'''

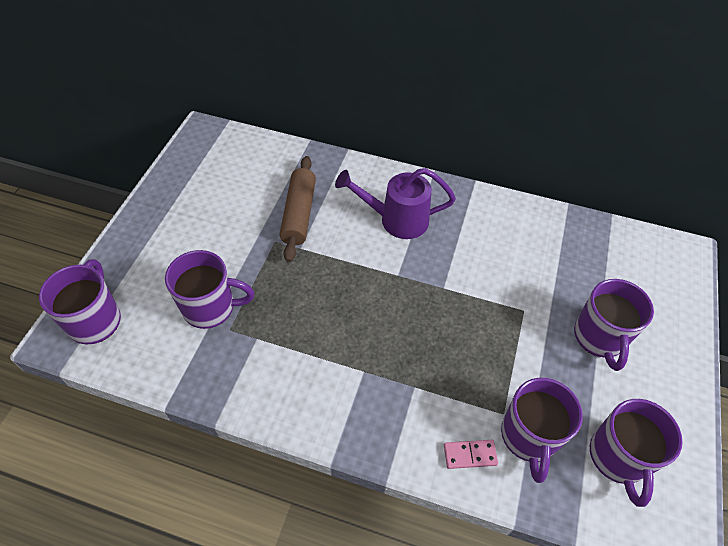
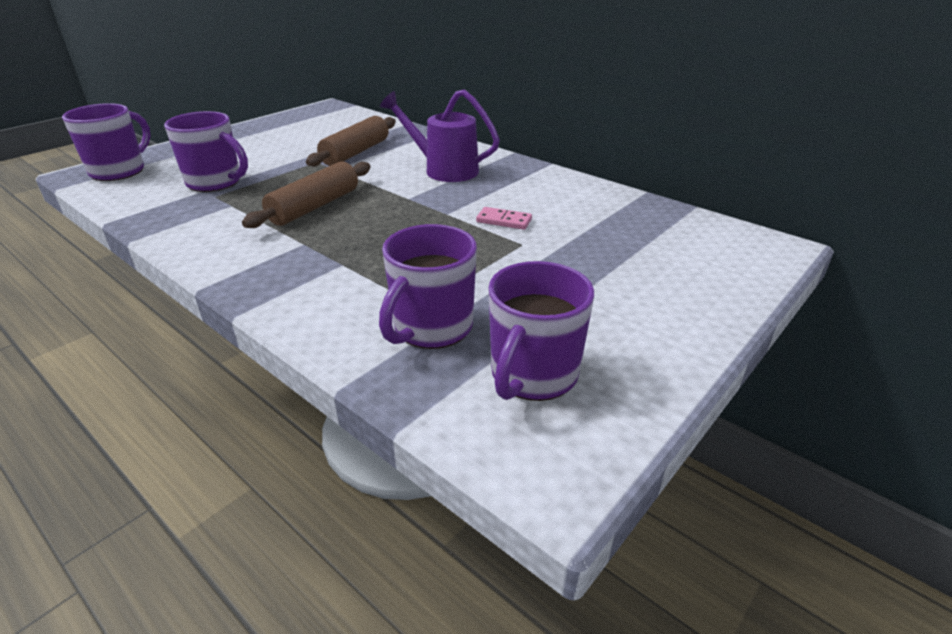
camera: 25 degrees right, 20 degrees down
(331, 315) = (314, 206): none -> brown rolling pin
(470, 455) = (346, 322): pink domino -> pink domino (504, 221)
(599, 337) = (599, 280): purple mug -> none

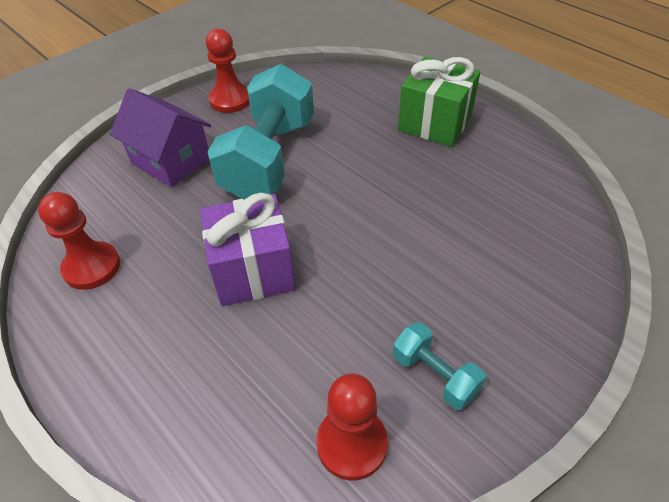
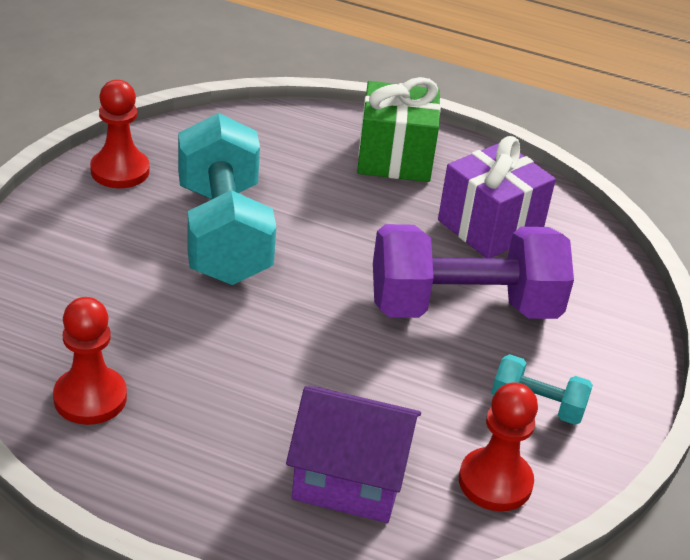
camera: 30 degrees left, 10 degrees down
(171, 161) = (96, 259): purple house -> purple house (349, 479)
(253, 271) = (290, 357): purple gift -> purple gift (490, 227)
(419, 262) = (463, 308): none -> purple dumbbell

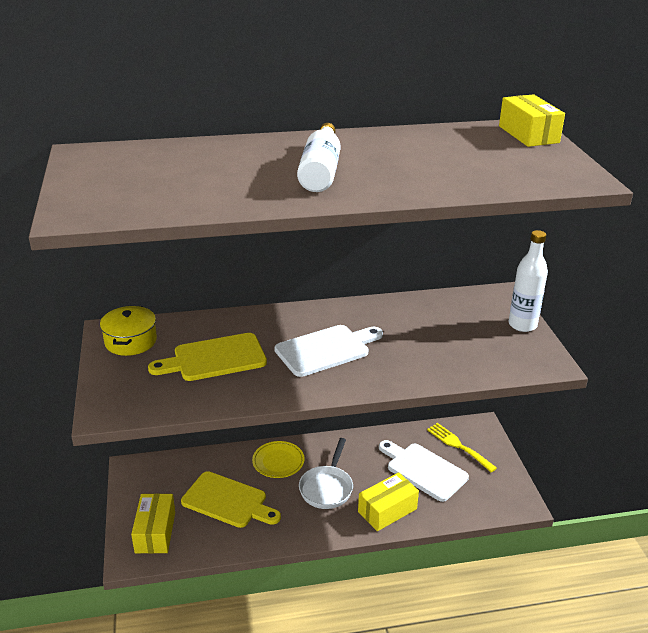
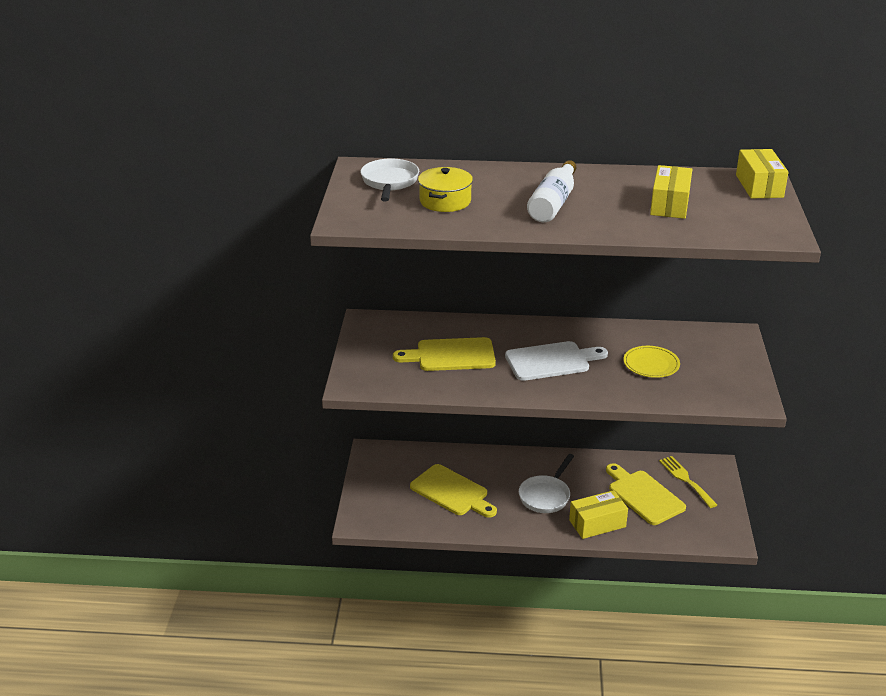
camera: 15 degrees right, 0 degrees up
(121, 166) = (389, 182): none -> white pan
(131, 341) = (382, 331): yellow pot -> yellow pot (445, 201)
(155, 532) = (382, 506): yellow box -> yellow box (669, 204)
(278, 461) = (506, 466): yellow plate -> yellow plate (651, 364)
(424, 470) = (644, 495): white cutting board -> yellow cutting board
(522, 325) = (745, 364): white bottle -> none

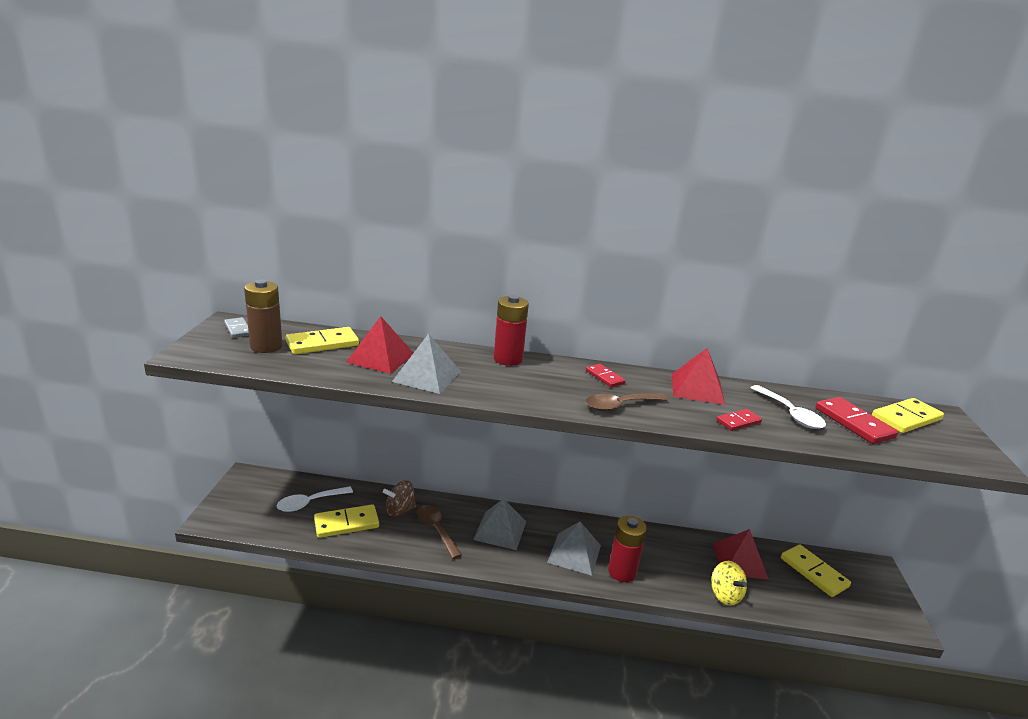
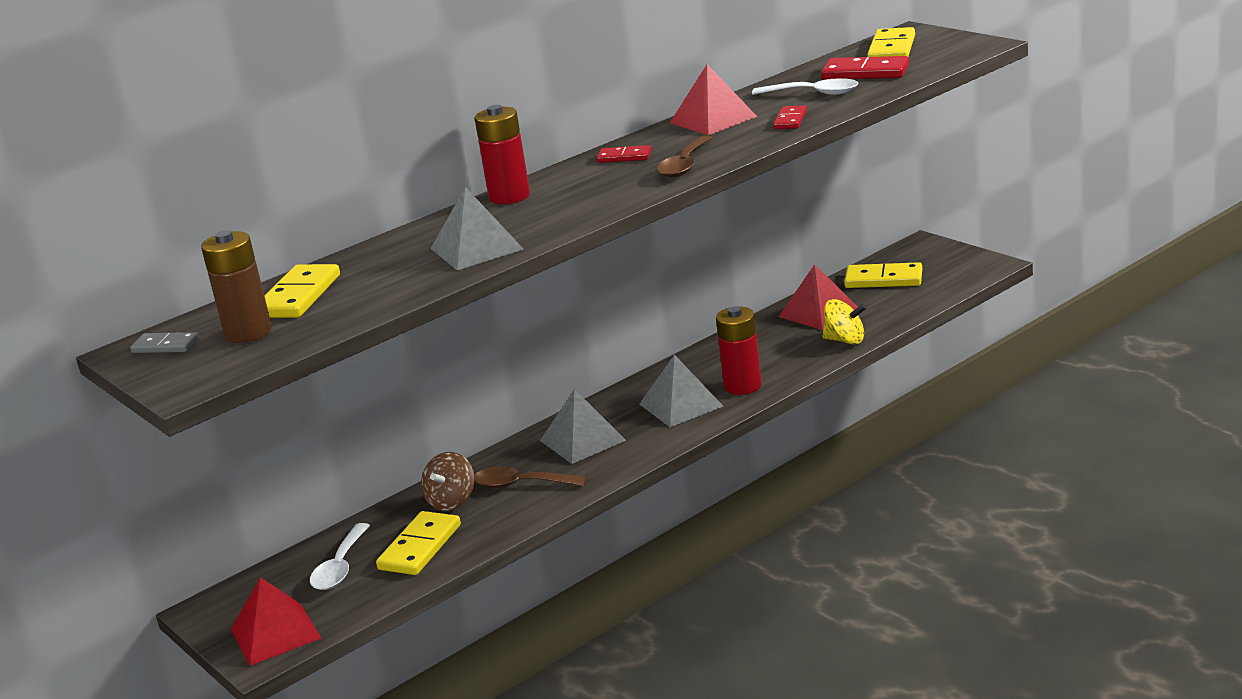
camera: 40 degrees left, 0 degrees up
(380, 358) = (392, 267): red pyramid -> red pyramid (275, 633)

'''

*What you need to do:* Above this task is a listing. Restate, word for word and with nothing added, the lines from the one with "(121, 166) = (389, 182): none -> white pan" through the one with "(278, 461) = (506, 466): yellow".

*Exercise solution:*
(121, 166) = (389, 182): none -> white pan
(131, 341) = (382, 331): yellow pot -> yellow pot (445, 201)
(155, 532) = (382, 506): yellow box -> yellow box (669, 204)
(278, 461) = (506, 466): yellow plate -> yellow plate (651, 364)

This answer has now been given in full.